• [Goal of the exercise]:
For this exercise, repeat the records below exactly and omit every picture.

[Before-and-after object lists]
════
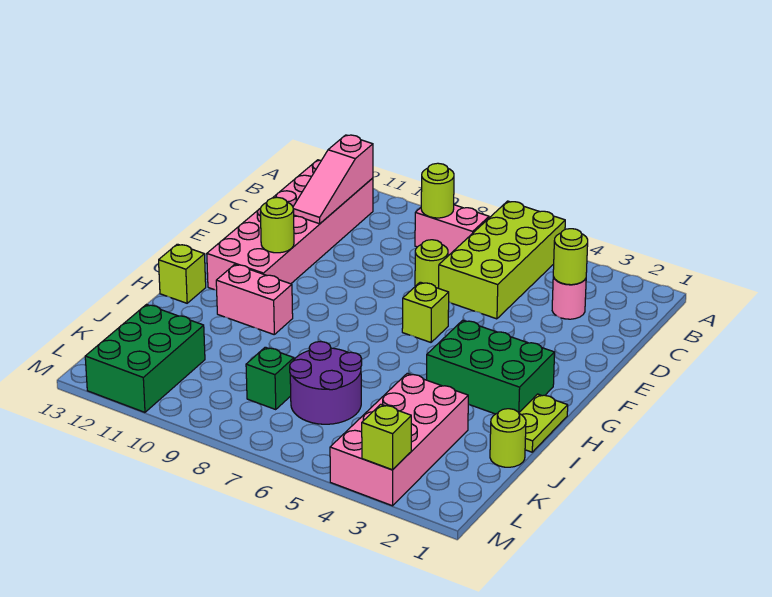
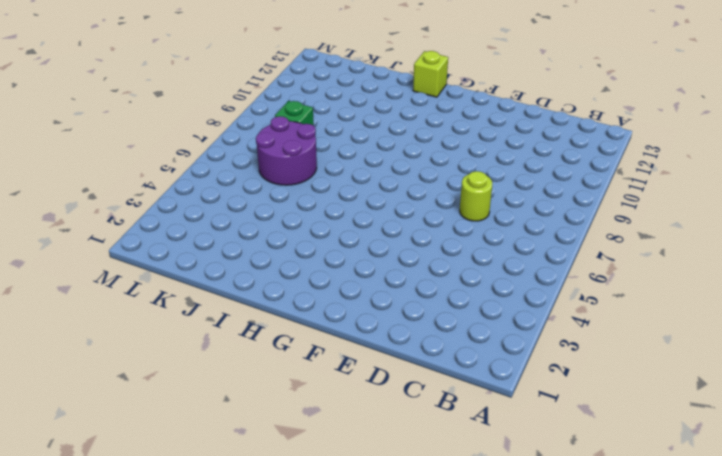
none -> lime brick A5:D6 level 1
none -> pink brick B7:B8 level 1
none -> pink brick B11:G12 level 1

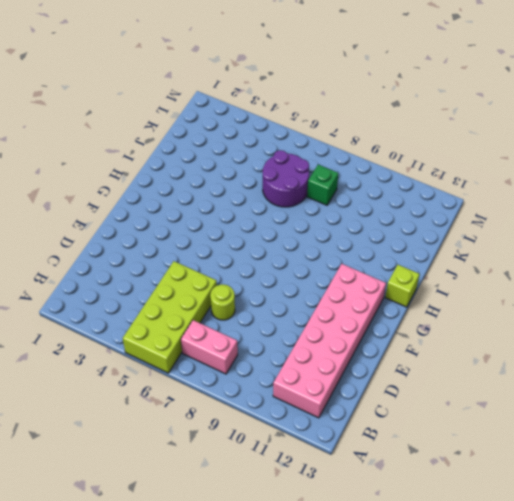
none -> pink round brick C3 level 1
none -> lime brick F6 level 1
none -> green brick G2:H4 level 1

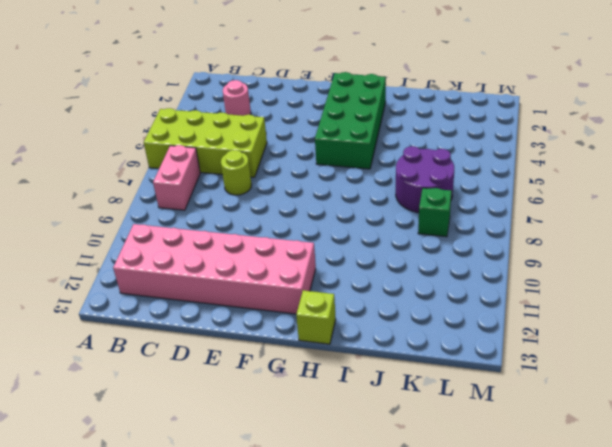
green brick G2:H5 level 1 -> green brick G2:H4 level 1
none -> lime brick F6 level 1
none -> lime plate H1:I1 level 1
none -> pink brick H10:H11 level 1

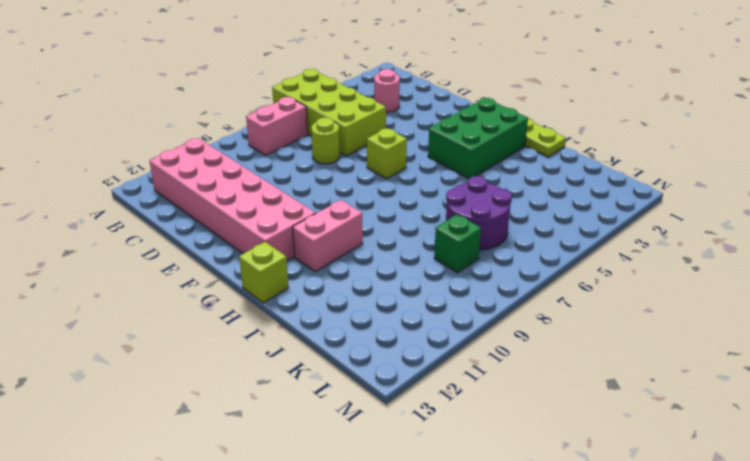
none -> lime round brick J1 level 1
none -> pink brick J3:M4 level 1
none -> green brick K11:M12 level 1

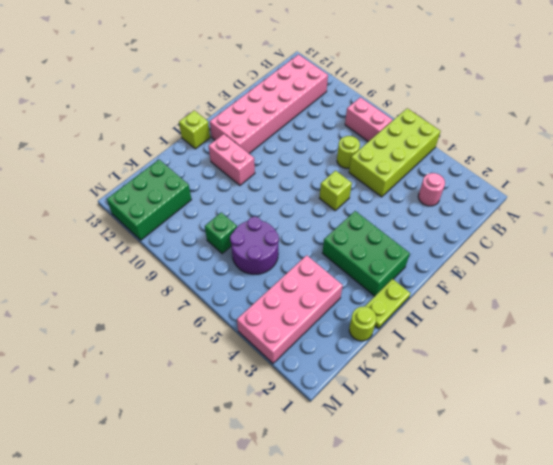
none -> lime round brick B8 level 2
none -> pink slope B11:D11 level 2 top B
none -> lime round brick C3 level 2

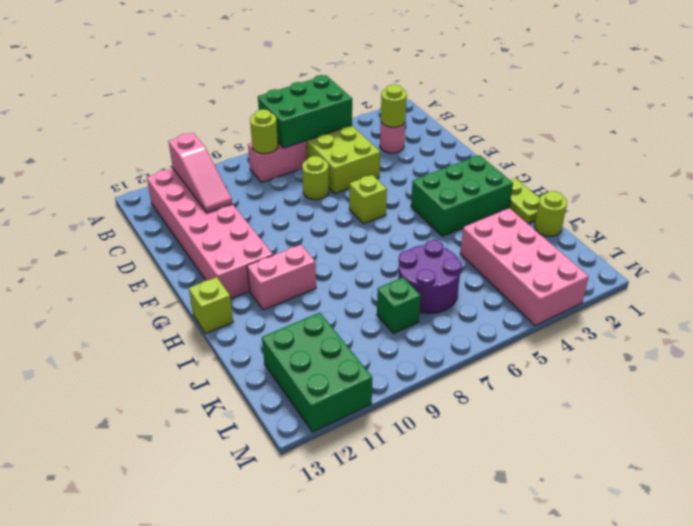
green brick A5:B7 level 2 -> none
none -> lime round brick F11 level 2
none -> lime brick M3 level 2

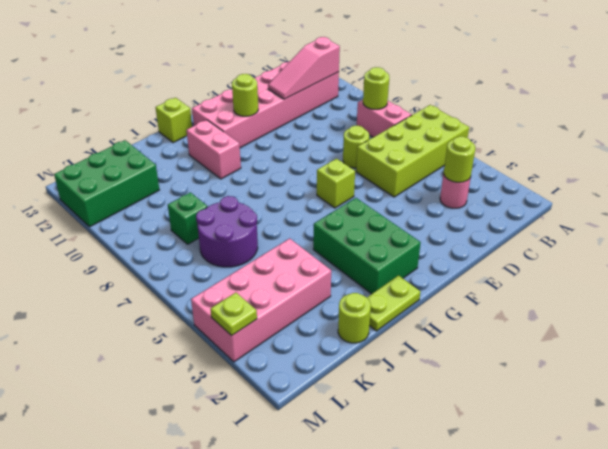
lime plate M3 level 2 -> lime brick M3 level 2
════
• [Exercise solution]:
none -> lime brick A5:D6 level 1
none -> pink brick B7:B8 level 1
none -> pink brick B11:G12 level 1

none -> pink round brick C3 level 1
none -> lime brick F6 level 1
none -> green brick G2:H4 level 1

green brick G2:H5 level 1 -> green brick G2:H4 level 1
none -> lime brick F6 level 1
none -> lime plate H1:I1 level 1
none -> pink brick H10:H11 level 1

none -> lime round brick J1 level 1
none -> pink brick J3:M4 level 1
none -> green brick K11:M12 level 1

none -> lime round brick B8 level 2
none -> pink slope B11:D11 level 2 top B
none -> lime round brick C3 level 2

green brick A5:B7 level 2 -> none
none -> lime round brick F11 level 2
none -> lime brick M3 level 2

lime plate M3 level 2 -> lime brick M3 level 2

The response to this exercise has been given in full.